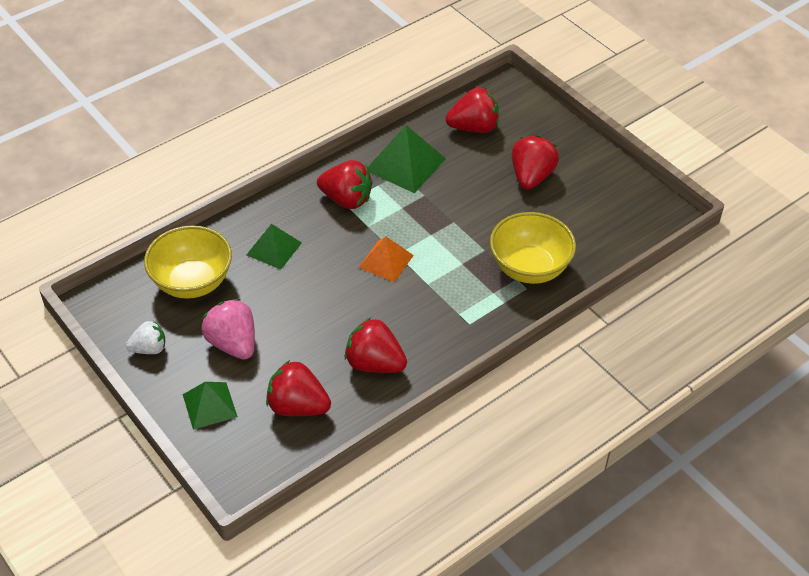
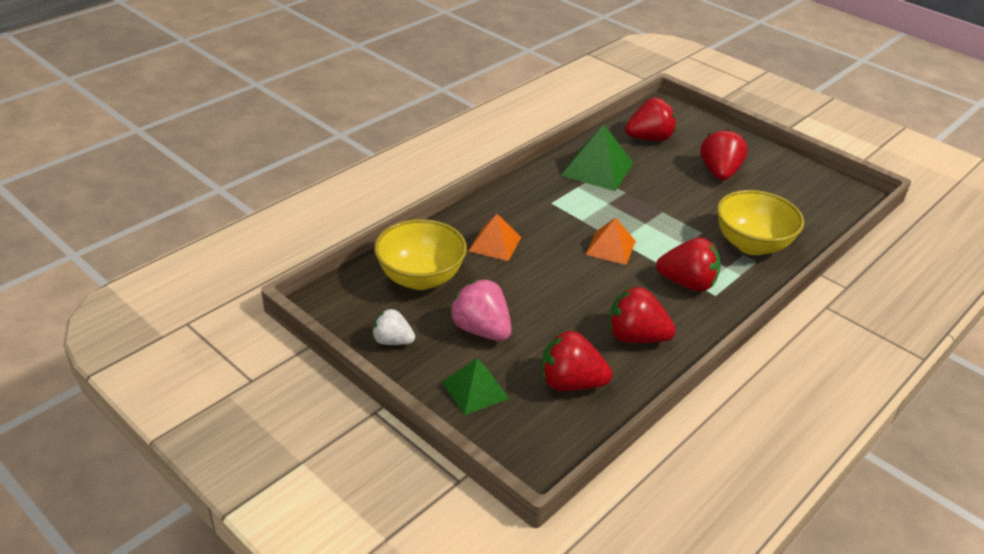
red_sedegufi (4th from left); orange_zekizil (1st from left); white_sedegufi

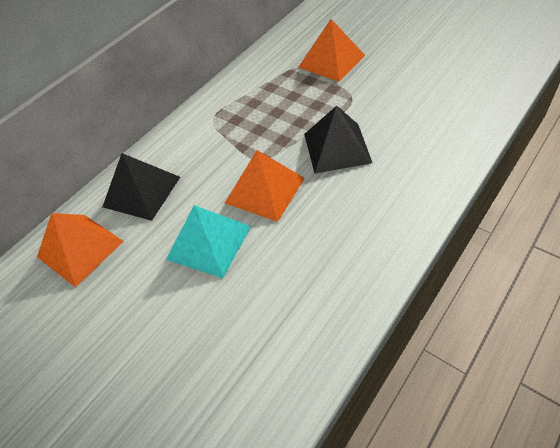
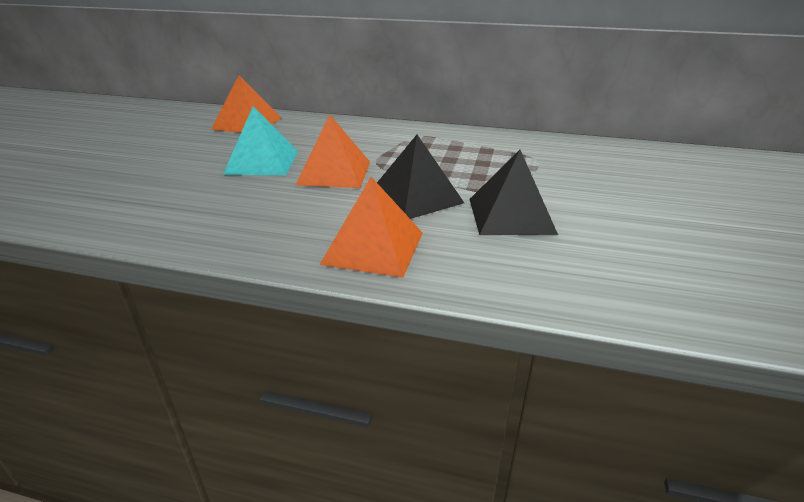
orange_zekizil (3rd from left); black_zekizil (2nd from left)

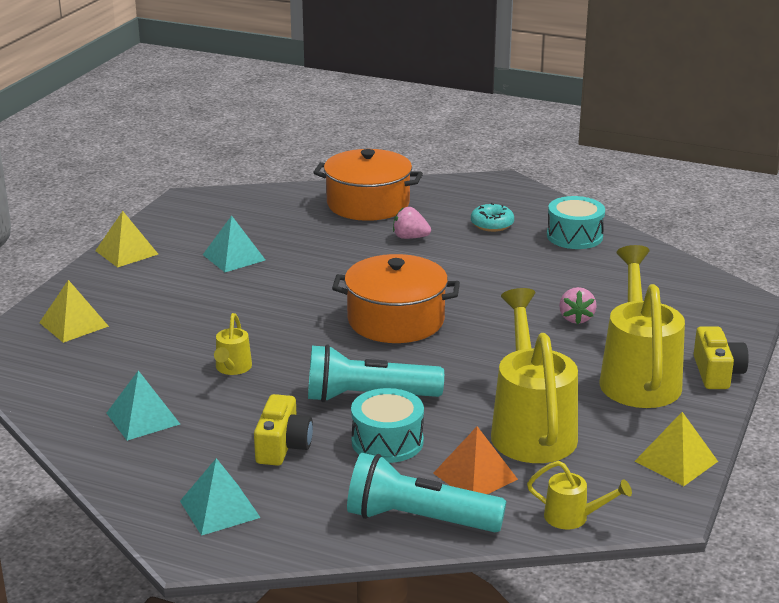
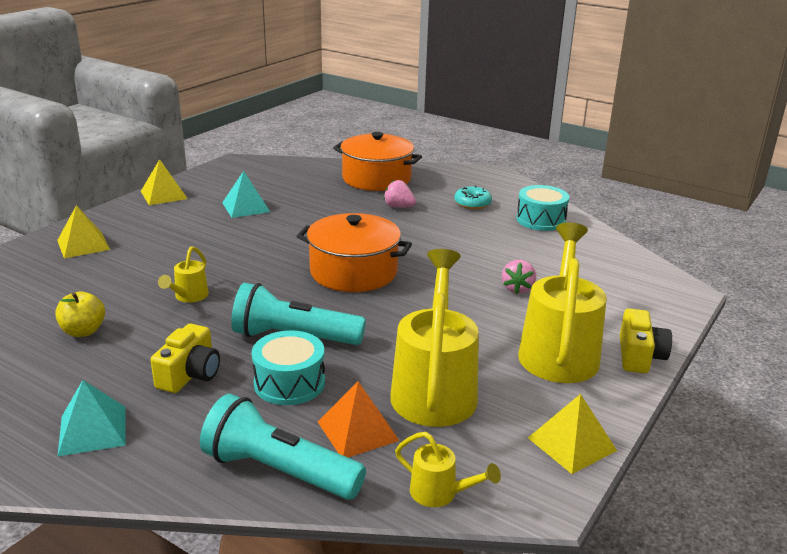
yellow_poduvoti

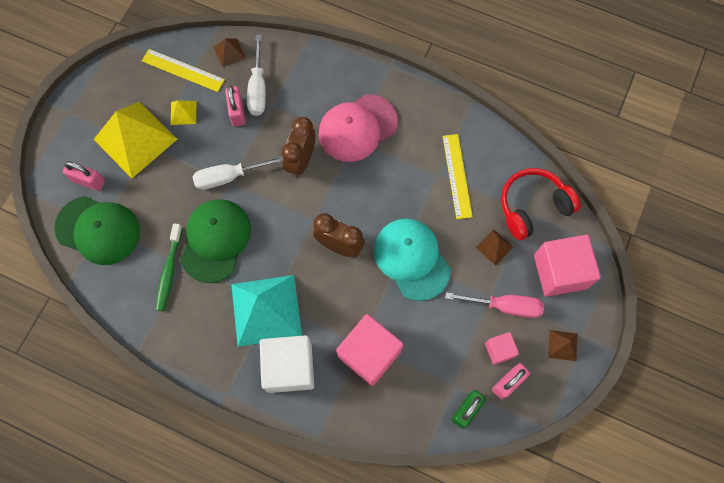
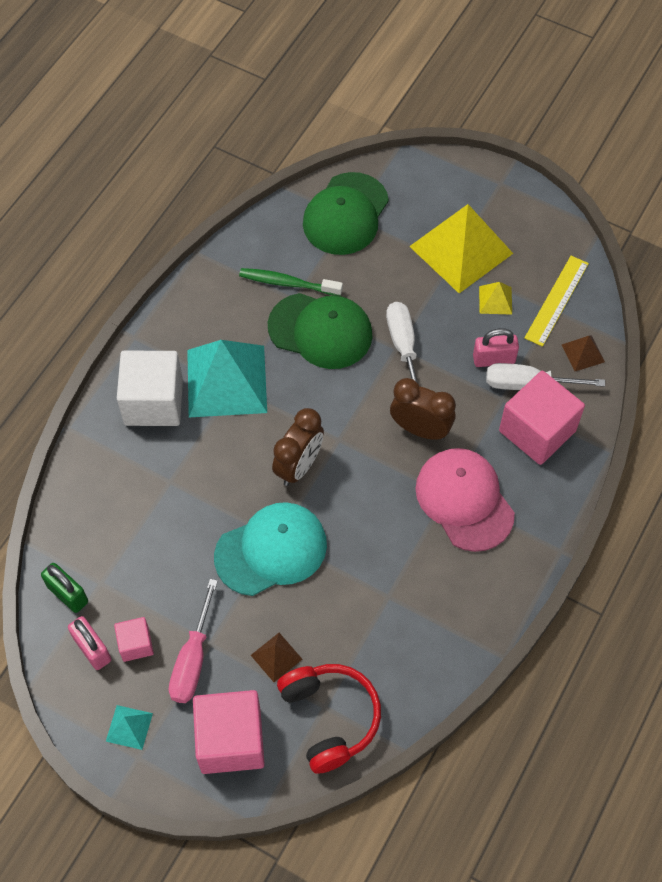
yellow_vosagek (2nd from left in the first image); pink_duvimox (1st from left in the first image); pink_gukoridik (3rd from left); turquoise_zekizil (1st from left)

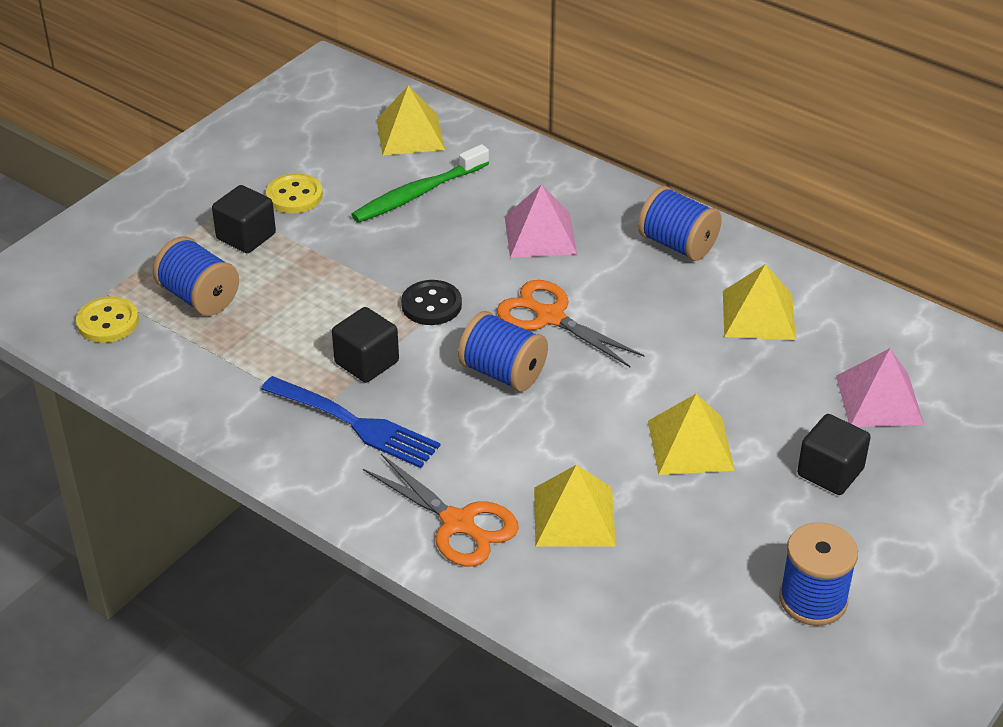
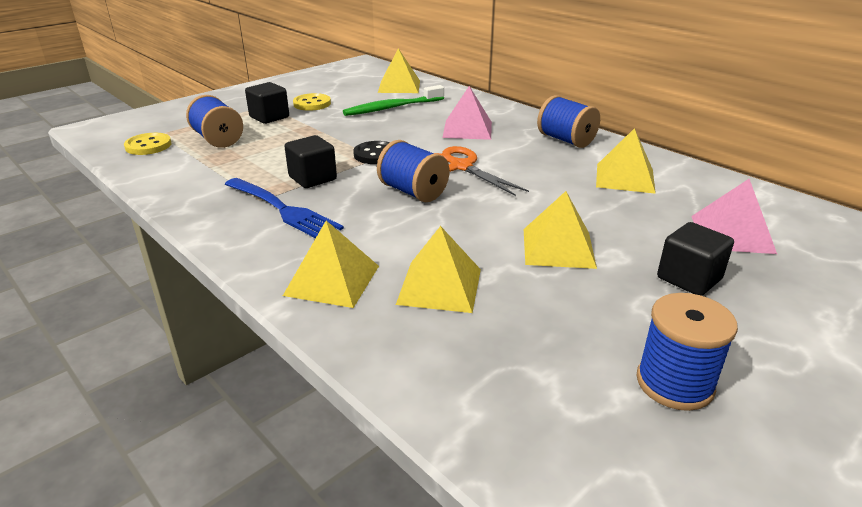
yellow_zekizil (1st from left)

·····

• _Aim of the task_: The answer consists solely of the lines from the one holding "yellow_poduvoti" through the final line of the records, both ends included, each duplicated exactly. Leave images out.

• _Reply_:
yellow_poduvoti

yellow_vosagek (2nd from left in the first image); pink_duvimox (1st from left in the first image); pink_gukoridik (3rd from left); turquoise_zekizil (1st from left)

yellow_zekizil (1st from left)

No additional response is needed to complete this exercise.